> _Task to complete_
Whenever a picture appears in the data, skip it and write out all other material exactly.

> _Dataset extract_
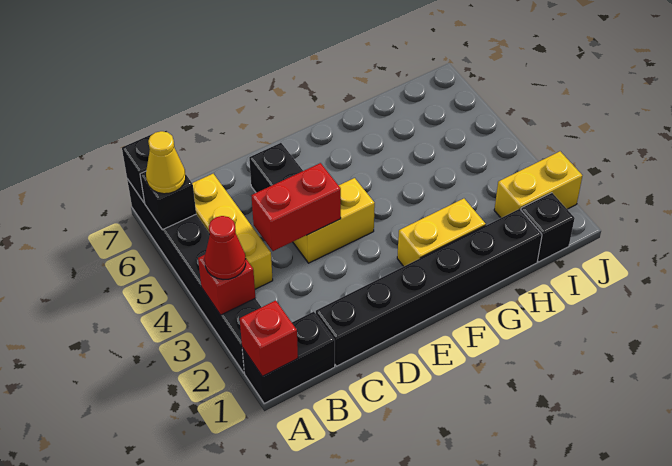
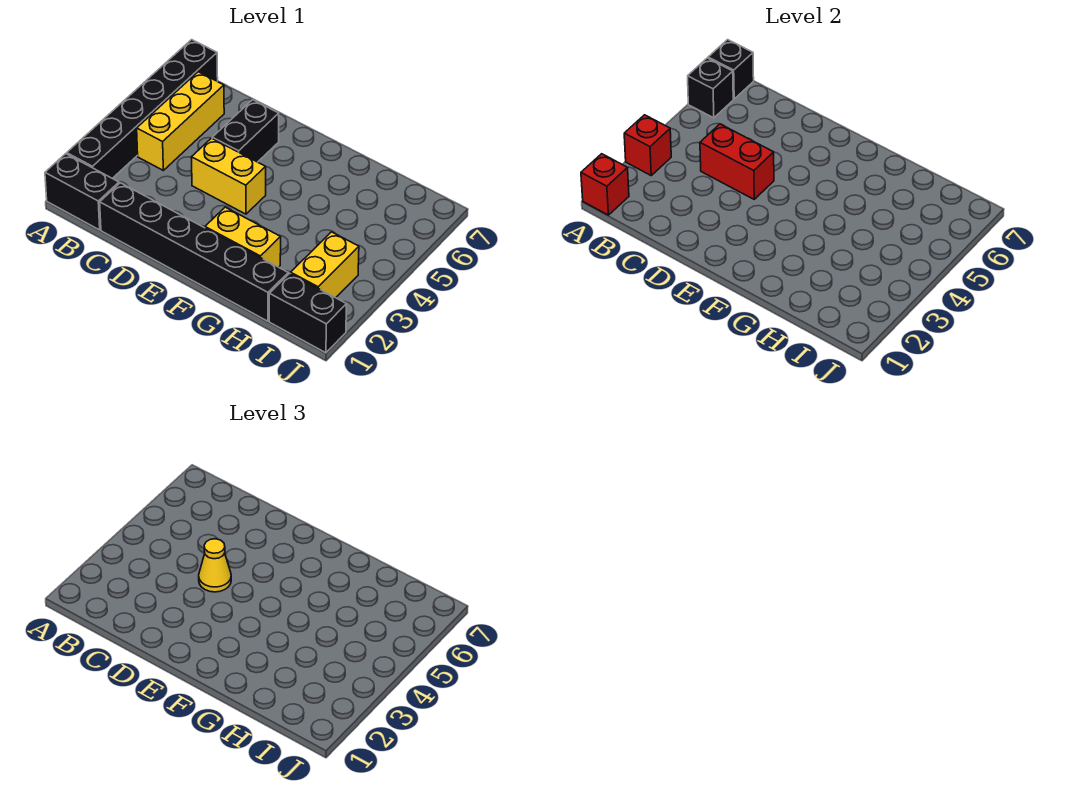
red cone A3 level 3 -> none
yellow cone A6 level 3 -> yellow cone D4 level 3
black brick I1 level 1 -> black brick I1:J1 level 1
yellow brick I2:J2 level 1 -> yellow brick I2:I3 level 1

> _Reply_
red cone A3 level 3 -> none
yellow cone A6 level 3 -> yellow cone D4 level 3
black brick I1 level 1 -> black brick I1:J1 level 1
yellow brick I2:J2 level 1 -> yellow brick I2:I3 level 1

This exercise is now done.